(TASK OBJECTIVE)
Among the entries below, find the lines holding "yellow" and copy them.

(MATERIAL FOR THE TASK)
*** Begin section ***
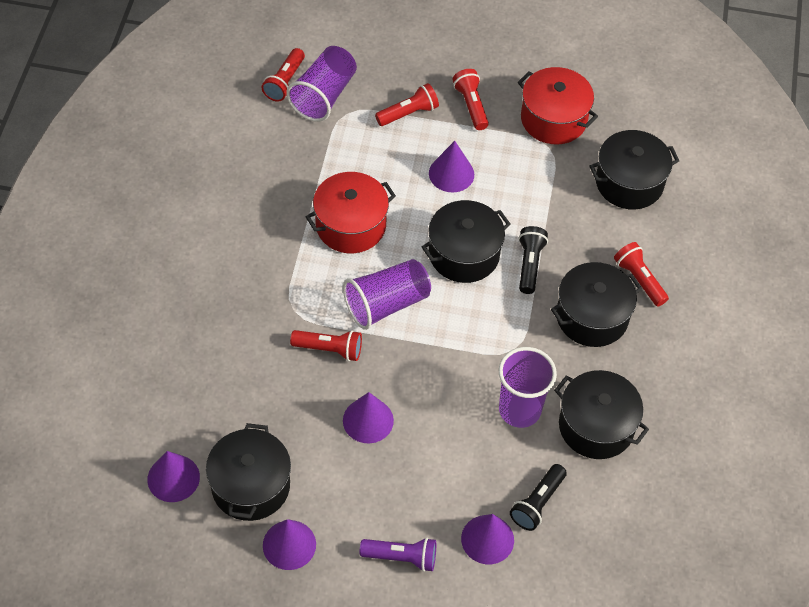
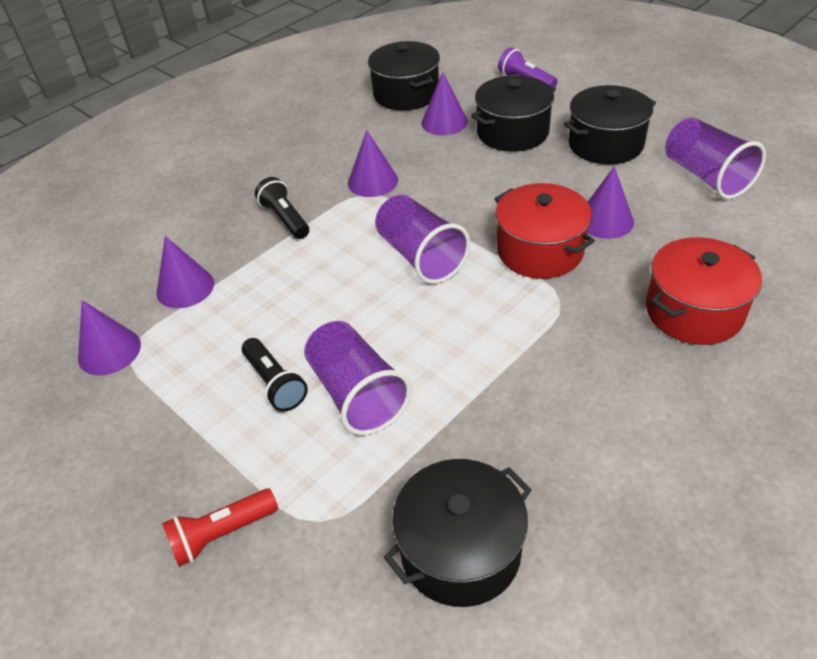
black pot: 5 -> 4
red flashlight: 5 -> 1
*** End section ***
*** Begin section ***
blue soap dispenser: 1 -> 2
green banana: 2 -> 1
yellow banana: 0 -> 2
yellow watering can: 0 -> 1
*** End section ***
(FINISHED EXERCISE)
yellow banana: 0 -> 2
yellow watering can: 0 -> 1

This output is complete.